=== Section Start ===

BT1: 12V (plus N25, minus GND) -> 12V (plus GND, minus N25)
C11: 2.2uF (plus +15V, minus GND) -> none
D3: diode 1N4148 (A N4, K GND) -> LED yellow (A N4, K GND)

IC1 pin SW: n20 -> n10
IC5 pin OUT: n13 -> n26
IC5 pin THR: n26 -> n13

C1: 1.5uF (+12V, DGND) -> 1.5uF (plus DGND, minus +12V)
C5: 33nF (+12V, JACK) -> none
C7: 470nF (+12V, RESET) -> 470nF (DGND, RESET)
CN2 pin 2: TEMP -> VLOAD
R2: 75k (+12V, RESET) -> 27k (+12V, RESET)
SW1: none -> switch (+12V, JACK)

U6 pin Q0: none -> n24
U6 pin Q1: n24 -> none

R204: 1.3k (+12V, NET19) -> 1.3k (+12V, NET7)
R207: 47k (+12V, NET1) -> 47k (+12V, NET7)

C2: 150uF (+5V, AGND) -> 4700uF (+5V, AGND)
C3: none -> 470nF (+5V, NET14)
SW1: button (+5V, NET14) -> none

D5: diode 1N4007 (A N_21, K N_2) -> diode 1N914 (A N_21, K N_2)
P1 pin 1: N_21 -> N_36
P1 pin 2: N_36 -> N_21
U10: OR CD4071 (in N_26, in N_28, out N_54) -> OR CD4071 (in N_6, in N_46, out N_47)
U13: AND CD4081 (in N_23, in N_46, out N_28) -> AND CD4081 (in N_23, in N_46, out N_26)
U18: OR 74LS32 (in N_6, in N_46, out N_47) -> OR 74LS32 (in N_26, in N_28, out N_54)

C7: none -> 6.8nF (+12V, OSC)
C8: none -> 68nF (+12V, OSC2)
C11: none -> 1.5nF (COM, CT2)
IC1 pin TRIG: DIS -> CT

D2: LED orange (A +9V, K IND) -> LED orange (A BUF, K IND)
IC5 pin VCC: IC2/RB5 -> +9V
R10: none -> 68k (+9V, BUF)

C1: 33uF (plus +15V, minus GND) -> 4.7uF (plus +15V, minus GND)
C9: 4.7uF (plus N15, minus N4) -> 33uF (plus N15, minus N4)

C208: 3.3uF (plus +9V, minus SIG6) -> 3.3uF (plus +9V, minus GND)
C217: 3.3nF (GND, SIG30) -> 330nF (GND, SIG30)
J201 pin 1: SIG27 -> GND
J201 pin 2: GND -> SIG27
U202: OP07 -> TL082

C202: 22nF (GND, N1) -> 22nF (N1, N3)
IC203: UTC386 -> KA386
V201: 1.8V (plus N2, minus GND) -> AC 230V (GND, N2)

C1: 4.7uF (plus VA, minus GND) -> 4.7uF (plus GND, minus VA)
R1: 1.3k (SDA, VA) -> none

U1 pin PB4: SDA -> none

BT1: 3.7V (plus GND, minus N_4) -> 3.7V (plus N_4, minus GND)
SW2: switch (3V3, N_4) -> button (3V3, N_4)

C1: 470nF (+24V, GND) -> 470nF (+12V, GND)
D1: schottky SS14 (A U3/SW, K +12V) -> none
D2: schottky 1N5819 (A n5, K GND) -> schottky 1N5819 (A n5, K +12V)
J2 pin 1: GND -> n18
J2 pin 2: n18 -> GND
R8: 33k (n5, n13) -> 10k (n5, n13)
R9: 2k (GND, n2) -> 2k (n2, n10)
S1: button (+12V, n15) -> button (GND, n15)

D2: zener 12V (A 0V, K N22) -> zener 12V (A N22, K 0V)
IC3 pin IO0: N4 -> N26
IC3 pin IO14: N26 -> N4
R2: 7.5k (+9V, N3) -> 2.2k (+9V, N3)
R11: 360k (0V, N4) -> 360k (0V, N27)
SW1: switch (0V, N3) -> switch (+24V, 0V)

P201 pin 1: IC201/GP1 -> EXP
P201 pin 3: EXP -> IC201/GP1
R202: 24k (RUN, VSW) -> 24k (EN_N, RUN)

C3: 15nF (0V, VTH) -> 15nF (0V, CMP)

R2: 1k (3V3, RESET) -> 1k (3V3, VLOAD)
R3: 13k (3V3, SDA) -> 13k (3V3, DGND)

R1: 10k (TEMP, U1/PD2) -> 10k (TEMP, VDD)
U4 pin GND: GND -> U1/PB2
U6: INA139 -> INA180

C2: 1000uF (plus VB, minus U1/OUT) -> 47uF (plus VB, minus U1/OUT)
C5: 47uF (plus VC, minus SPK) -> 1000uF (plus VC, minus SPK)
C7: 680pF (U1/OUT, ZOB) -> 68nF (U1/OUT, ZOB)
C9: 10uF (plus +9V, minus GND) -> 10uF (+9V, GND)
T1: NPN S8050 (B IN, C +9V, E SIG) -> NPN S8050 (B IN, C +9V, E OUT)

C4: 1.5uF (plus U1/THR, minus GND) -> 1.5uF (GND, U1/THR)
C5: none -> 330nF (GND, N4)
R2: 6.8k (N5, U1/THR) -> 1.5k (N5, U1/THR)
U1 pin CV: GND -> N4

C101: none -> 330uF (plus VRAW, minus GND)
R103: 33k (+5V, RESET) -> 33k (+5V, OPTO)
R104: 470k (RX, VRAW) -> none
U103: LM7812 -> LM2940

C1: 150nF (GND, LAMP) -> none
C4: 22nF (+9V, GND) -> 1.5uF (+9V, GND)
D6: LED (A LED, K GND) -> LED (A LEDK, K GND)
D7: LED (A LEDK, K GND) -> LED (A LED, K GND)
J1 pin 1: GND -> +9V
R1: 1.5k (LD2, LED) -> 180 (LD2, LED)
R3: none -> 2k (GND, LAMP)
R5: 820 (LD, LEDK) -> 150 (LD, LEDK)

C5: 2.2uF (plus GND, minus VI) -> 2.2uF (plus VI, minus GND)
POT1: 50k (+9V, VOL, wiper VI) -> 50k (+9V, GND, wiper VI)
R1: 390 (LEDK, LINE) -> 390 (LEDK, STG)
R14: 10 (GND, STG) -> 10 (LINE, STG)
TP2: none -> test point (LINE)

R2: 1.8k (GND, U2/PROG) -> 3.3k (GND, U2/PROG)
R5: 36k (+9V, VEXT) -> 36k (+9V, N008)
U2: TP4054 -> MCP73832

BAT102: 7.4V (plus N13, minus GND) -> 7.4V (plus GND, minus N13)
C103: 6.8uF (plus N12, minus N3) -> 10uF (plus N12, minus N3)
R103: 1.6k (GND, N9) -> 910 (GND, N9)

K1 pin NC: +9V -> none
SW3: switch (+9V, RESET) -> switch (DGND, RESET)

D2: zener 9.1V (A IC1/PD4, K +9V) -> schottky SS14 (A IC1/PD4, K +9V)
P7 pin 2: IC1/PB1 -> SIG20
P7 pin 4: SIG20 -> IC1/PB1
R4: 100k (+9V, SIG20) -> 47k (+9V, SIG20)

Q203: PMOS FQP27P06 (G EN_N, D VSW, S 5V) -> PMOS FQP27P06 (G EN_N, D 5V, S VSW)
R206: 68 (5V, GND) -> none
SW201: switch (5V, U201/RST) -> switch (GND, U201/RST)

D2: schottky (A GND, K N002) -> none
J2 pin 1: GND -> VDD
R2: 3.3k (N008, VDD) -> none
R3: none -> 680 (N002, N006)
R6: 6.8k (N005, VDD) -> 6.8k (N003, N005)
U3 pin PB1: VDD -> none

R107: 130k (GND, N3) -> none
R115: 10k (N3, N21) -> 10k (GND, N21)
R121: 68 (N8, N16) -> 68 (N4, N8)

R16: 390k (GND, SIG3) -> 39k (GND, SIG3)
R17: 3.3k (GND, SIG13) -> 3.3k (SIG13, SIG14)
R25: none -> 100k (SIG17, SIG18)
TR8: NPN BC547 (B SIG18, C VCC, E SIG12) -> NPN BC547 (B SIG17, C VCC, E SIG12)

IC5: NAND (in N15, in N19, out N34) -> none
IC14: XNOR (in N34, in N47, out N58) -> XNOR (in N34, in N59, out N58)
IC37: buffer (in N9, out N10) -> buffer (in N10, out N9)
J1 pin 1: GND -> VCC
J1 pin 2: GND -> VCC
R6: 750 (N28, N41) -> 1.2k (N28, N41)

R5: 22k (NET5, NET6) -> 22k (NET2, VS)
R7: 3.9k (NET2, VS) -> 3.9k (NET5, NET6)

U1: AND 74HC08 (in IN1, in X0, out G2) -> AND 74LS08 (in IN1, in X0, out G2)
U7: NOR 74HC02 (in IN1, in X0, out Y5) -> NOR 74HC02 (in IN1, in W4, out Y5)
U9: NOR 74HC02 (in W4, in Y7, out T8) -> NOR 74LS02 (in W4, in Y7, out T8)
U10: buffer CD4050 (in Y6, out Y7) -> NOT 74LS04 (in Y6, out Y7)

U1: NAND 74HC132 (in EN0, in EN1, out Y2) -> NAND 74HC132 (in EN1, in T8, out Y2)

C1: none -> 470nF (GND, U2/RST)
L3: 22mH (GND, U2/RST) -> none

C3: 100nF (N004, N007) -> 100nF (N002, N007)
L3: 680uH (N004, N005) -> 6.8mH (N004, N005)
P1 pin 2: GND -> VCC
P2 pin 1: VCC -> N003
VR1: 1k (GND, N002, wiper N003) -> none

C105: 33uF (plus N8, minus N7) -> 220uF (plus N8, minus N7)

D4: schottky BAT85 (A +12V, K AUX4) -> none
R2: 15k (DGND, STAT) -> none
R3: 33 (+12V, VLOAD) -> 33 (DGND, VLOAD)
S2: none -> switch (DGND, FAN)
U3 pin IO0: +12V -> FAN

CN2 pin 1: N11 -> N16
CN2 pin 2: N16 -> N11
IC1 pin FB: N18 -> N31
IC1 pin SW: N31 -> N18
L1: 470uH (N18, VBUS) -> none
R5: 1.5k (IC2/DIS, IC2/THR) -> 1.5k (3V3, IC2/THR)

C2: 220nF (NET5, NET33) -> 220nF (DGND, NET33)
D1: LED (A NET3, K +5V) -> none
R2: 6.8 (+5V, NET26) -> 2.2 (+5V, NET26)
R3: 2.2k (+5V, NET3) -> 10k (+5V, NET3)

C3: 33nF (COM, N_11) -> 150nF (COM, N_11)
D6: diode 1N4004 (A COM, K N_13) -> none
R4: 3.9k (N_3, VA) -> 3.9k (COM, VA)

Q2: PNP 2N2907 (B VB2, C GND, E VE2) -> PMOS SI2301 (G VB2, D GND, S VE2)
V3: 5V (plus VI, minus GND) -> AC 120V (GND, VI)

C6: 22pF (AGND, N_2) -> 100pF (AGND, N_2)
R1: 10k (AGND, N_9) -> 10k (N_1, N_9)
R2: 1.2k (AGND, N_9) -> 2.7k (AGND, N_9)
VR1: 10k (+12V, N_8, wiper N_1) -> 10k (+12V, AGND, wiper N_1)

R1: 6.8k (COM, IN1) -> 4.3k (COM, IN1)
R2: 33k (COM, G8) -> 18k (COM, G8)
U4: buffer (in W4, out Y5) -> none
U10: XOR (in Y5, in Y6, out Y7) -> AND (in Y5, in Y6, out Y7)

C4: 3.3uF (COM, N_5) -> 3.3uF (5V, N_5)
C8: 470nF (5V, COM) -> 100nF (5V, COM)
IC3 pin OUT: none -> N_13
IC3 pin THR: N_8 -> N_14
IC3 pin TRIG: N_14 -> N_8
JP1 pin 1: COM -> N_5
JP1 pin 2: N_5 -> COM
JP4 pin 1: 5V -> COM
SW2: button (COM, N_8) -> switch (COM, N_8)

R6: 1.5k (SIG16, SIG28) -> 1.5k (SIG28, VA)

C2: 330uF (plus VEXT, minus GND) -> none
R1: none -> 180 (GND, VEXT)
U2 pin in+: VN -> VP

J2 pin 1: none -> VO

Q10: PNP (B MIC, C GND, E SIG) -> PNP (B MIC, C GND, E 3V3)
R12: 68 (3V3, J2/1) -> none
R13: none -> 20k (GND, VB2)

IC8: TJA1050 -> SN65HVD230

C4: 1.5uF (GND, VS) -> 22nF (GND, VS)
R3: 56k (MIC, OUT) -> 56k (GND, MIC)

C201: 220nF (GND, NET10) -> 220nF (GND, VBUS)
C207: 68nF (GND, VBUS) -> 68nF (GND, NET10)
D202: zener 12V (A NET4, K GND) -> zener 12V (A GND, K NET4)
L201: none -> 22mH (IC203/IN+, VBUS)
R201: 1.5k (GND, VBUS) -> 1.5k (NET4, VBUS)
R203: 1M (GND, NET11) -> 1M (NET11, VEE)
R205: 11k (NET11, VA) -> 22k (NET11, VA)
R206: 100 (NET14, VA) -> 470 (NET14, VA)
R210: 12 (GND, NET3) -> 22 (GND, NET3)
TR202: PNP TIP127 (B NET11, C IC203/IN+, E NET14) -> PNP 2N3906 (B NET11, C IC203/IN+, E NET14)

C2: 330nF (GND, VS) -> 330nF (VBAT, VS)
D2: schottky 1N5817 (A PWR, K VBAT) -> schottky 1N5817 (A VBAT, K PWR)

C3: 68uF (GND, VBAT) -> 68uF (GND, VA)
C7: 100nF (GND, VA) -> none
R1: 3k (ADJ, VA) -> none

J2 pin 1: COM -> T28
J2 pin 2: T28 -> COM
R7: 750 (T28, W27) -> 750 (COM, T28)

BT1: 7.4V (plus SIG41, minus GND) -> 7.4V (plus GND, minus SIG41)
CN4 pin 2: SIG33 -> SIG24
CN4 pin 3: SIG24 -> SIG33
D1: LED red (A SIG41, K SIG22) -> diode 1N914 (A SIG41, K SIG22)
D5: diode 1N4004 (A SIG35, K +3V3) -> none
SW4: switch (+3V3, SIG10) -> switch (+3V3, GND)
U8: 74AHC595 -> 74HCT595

=== Section End ===

**Exercise requirements**:
Give again the closing portion of the entries, from the line with "SW2: button (COM, N_8) -> switch (COM, N_8)" through the last line. Keep it exact and add nothing.

**Answer space**:
SW2: button (COM, N_8) -> switch (COM, N_8)

R6: 1.5k (SIG16, SIG28) -> 1.5k (SIG28, VA)

C2: 330uF (plus VEXT, minus GND) -> none
R1: none -> 180 (GND, VEXT)
U2 pin in+: VN -> VP

J2 pin 1: none -> VO

Q10: PNP (B MIC, C GND, E SIG) -> PNP (B MIC, C GND, E 3V3)
R12: 68 (3V3, J2/1) -> none
R13: none -> 20k (GND, VB2)

IC8: TJA1050 -> SN65HVD230

C4: 1.5uF (GND, VS) -> 22nF (GND, VS)
R3: 56k (MIC, OUT) -> 56k (GND, MIC)

C201: 220nF (GND, NET10) -> 220nF (GND, VBUS)
C207: 68nF (GND, VBUS) -> 68nF (GND, NET10)
D202: zener 12V (A NET4, K GND) -> zener 12V (A GND, K NET4)
L201: none -> 22mH (IC203/IN+, VBUS)
R201: 1.5k (GND, VBUS) -> 1.5k (NET4, VBUS)
R203: 1M (GND, NET11) -> 1M (NET11, VEE)
R205: 11k (NET11, VA) -> 22k (NET11, VA)
R206: 100 (NET14, VA) -> 470 (NET14, VA)
R210: 12 (GND, NET3) -> 22 (GND, NET3)
TR202: PNP TIP127 (B NET11, C IC203/IN+, E NET14) -> PNP 2N3906 (B NET11, C IC203/IN+, E NET14)

C2: 330nF (GND, VS) -> 330nF (VBAT, VS)
D2: schottky 1N5817 (A PWR, K VBAT) -> schottky 1N5817 (A VBAT, K PWR)

C3: 68uF (GND, VBAT) -> 68uF (GND, VA)
C7: 100nF (GND, VA) -> none
R1: 3k (ADJ, VA) -> none

J2 pin 1: COM -> T28
J2 pin 2: T28 -> COM
R7: 750 (T28, W27) -> 750 (COM, T28)

BT1: 7.4V (plus SIG41, minus GND) -> 7.4V (plus GND, minus SIG41)
CN4 pin 2: SIG33 -> SIG24
CN4 pin 3: SIG24 -> SIG33
D1: LED red (A SIG41, K SIG22) -> diode 1N914 (A SIG41, K SIG22)
D5: diode 1N4004 (A SIG35, K +3V3) -> none
SW4: switch (+3V3, SIG10) -> switch (+3V3, GND)
U8: 74AHC595 -> 74HCT595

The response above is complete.